To do » Retype the records below exactly as they stand, but with no images.

########################################

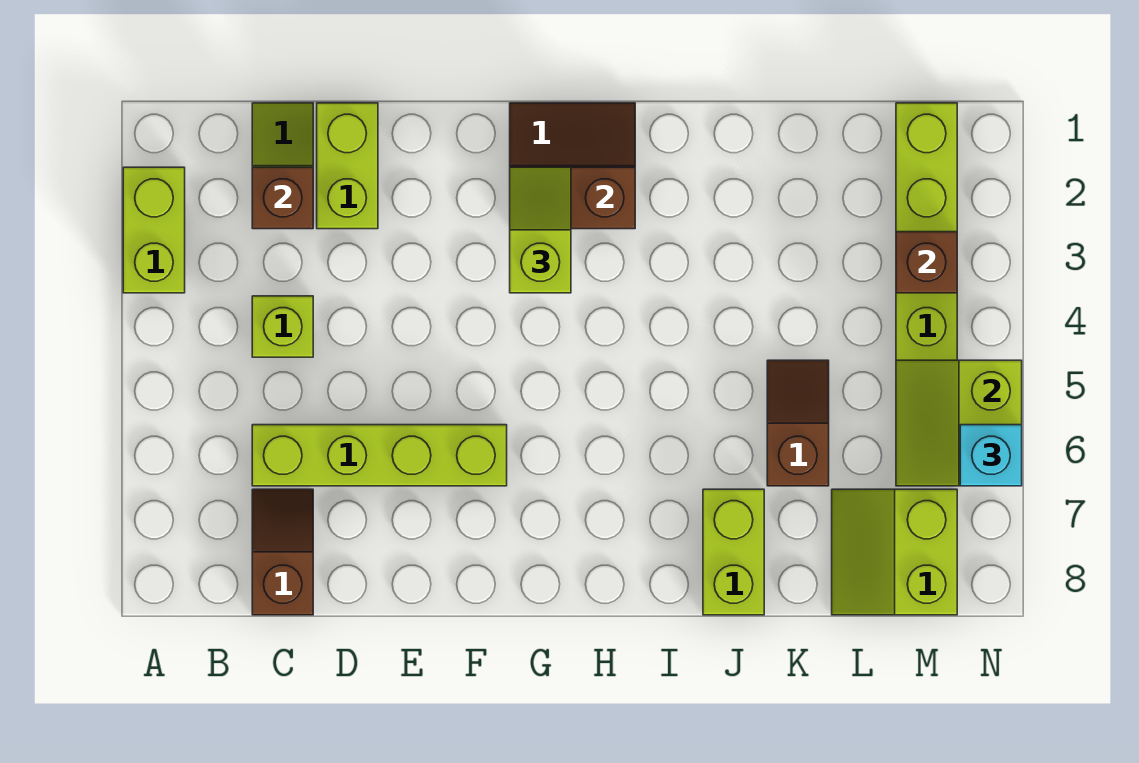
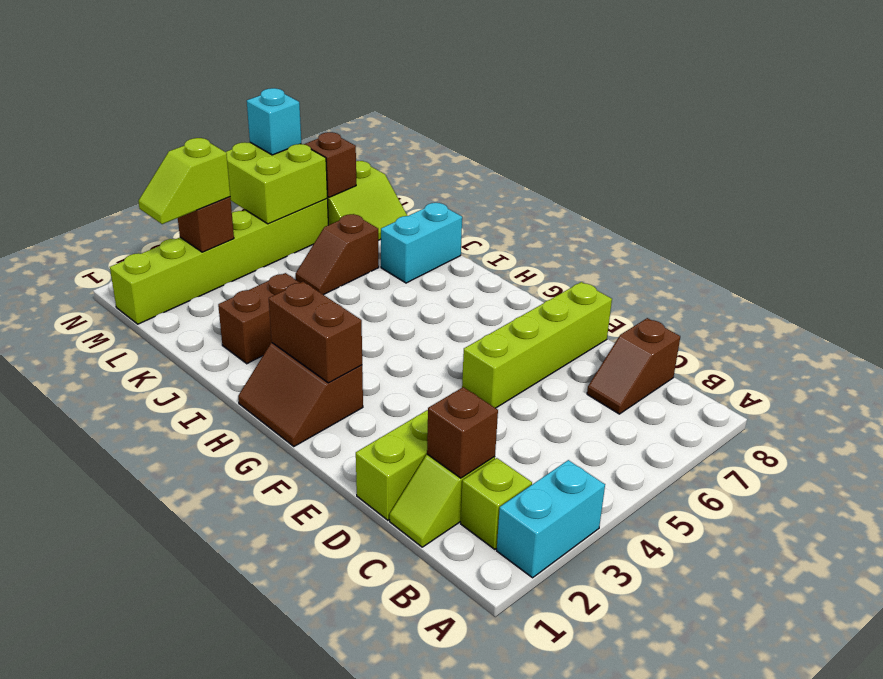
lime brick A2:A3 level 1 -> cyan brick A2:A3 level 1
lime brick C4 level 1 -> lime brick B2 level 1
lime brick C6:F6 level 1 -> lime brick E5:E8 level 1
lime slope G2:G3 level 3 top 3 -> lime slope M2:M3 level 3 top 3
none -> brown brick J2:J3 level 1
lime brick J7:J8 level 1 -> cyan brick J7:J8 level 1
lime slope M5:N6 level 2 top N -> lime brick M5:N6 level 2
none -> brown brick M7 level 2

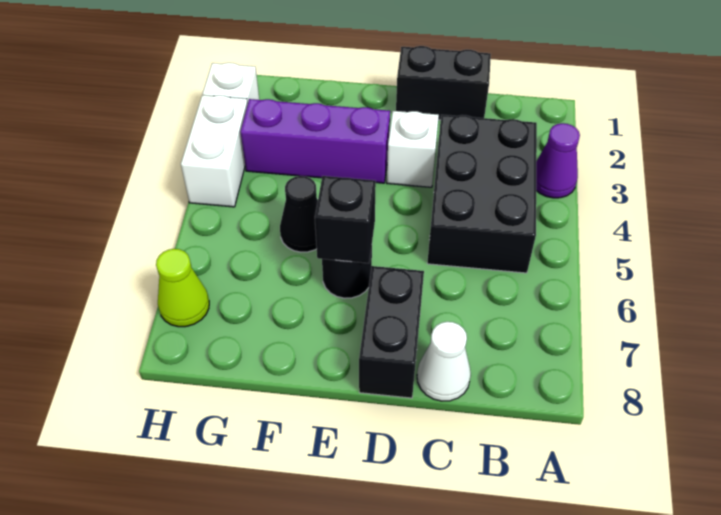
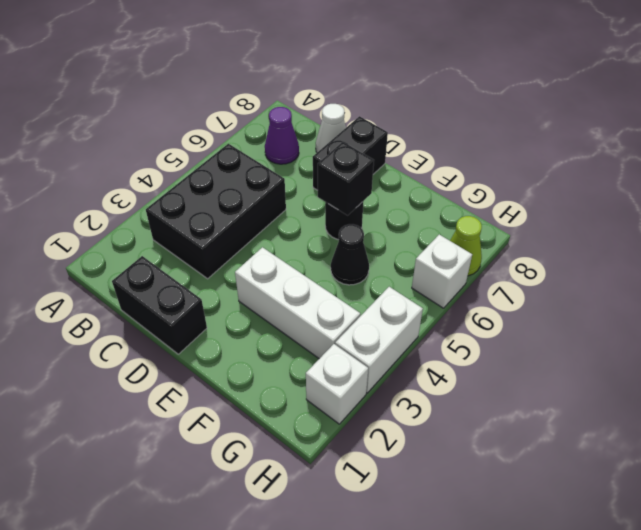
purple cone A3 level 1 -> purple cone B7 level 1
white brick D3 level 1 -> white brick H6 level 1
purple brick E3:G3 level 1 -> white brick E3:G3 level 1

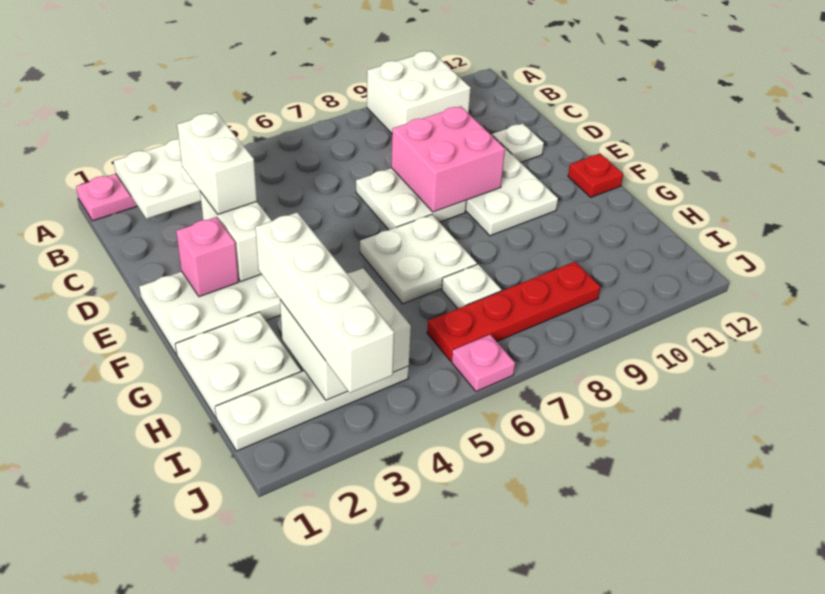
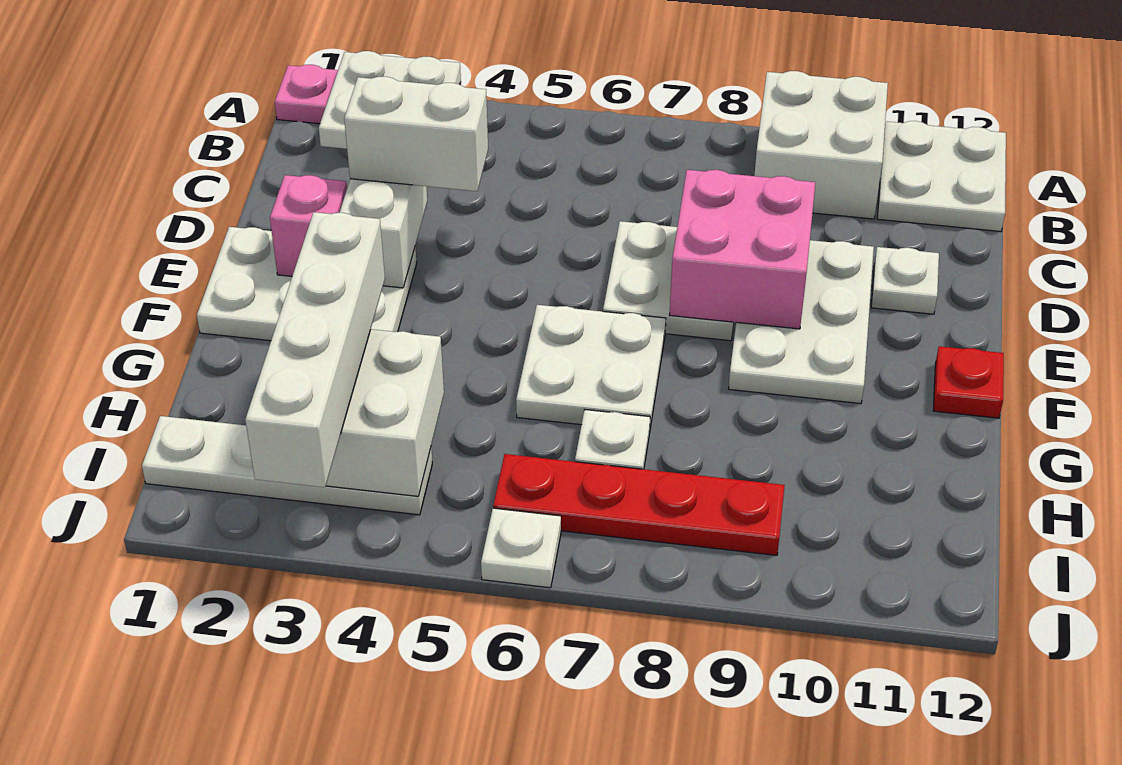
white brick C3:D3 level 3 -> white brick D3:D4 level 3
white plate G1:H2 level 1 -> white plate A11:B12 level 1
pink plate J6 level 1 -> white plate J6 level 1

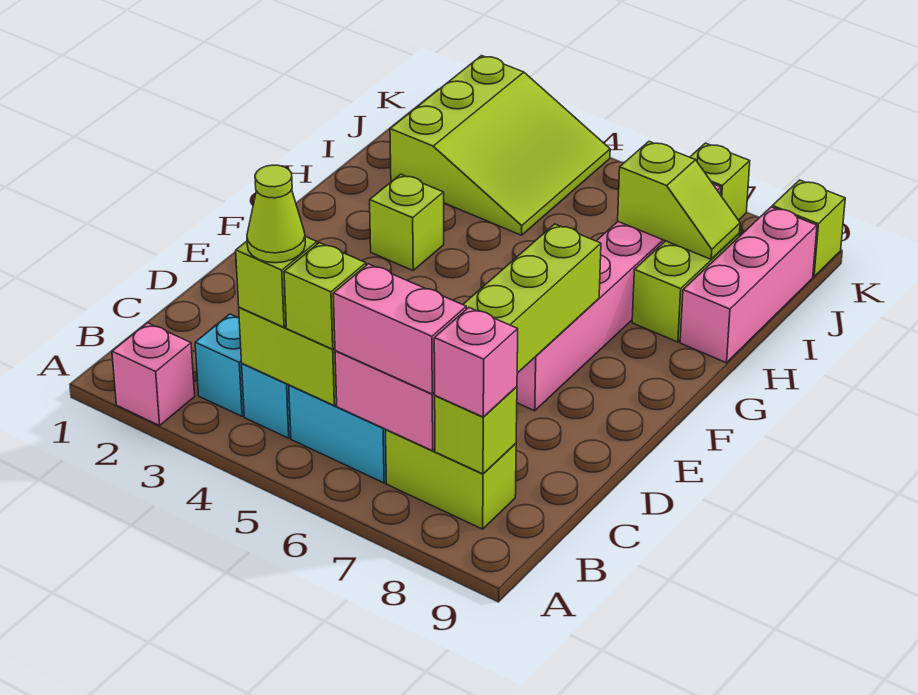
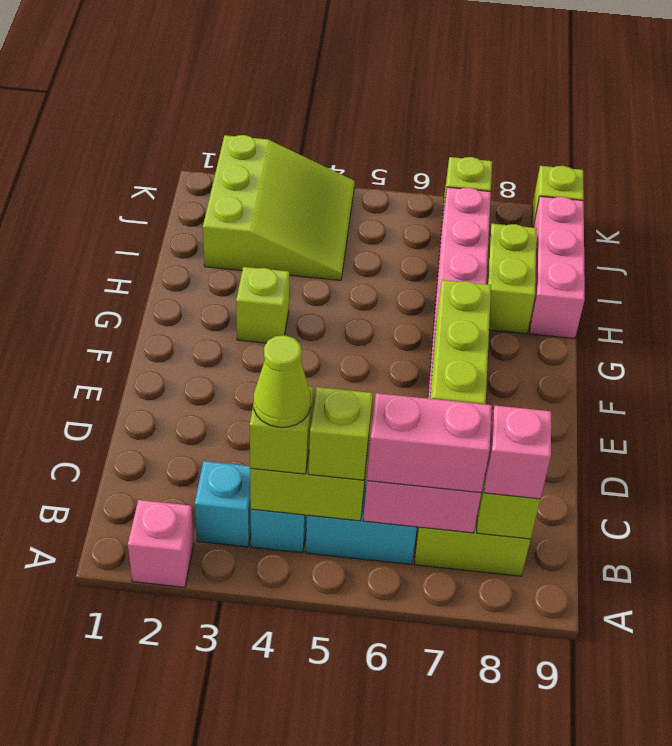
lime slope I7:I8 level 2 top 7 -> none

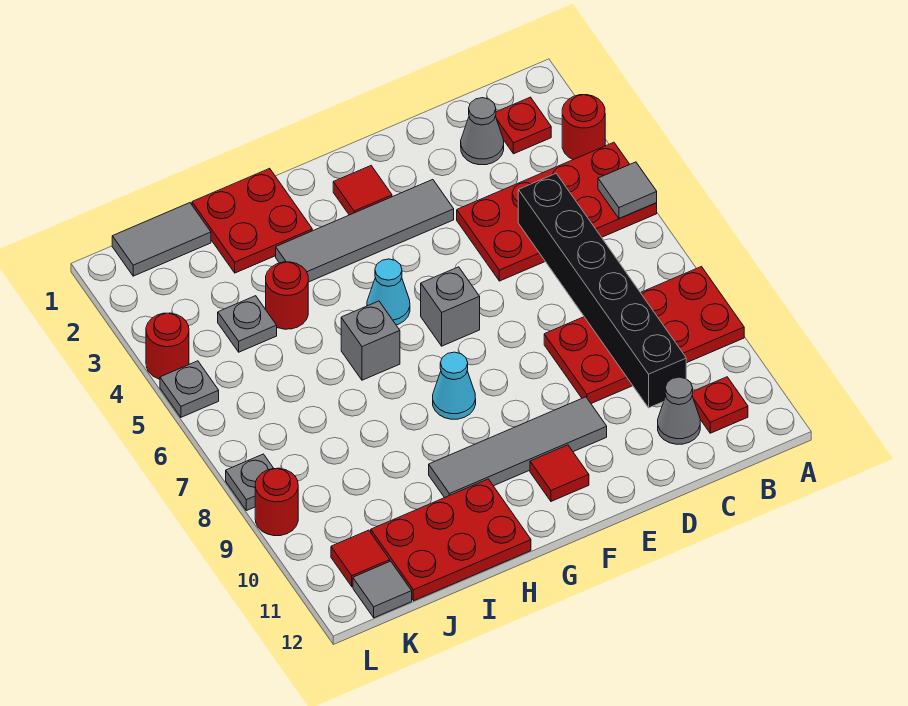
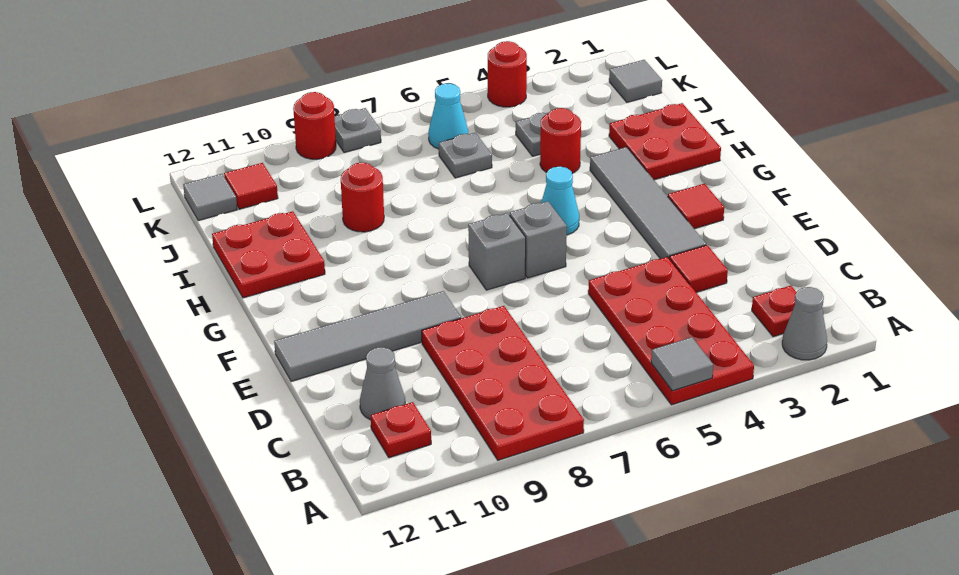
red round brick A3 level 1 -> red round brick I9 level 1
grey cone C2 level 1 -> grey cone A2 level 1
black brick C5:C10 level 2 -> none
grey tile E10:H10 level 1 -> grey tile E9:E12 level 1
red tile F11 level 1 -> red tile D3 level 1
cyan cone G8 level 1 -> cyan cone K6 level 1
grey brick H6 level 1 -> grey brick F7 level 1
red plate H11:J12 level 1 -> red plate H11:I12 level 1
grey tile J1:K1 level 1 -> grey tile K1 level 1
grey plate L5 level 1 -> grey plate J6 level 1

########################################

Answer section »
lime brick A2:A3 level 1 -> cyan brick A2:A3 level 1
lime brick C4 level 1 -> lime brick B2 level 1
lime brick C6:F6 level 1 -> lime brick E5:E8 level 1
lime slope G2:G3 level 3 top 3 -> lime slope M2:M3 level 3 top 3
none -> brown brick J2:J3 level 1
lime brick J7:J8 level 1 -> cyan brick J7:J8 level 1
lime slope M5:N6 level 2 top N -> lime brick M5:N6 level 2
none -> brown brick M7 level 2

purple cone A3 level 1 -> purple cone B7 level 1
white brick D3 level 1 -> white brick H6 level 1
purple brick E3:G3 level 1 -> white brick E3:G3 level 1

white brick C3:D3 level 3 -> white brick D3:D4 level 3
white plate G1:H2 level 1 -> white plate A11:B12 level 1
pink plate J6 level 1 -> white plate J6 level 1

lime slope I7:I8 level 2 top 7 -> none

red round brick A3 level 1 -> red round brick I9 level 1
grey cone C2 level 1 -> grey cone A2 level 1
black brick C5:C10 level 2 -> none
grey tile E10:H10 level 1 -> grey tile E9:E12 level 1
red tile F11 level 1 -> red tile D3 level 1
cyan cone G8 level 1 -> cyan cone K6 level 1
grey brick H6 level 1 -> grey brick F7 level 1
red plate H11:J12 level 1 -> red plate H11:I12 level 1
grey tile J1:K1 level 1 -> grey tile K1 level 1
grey plate L5 level 1 -> grey plate J6 level 1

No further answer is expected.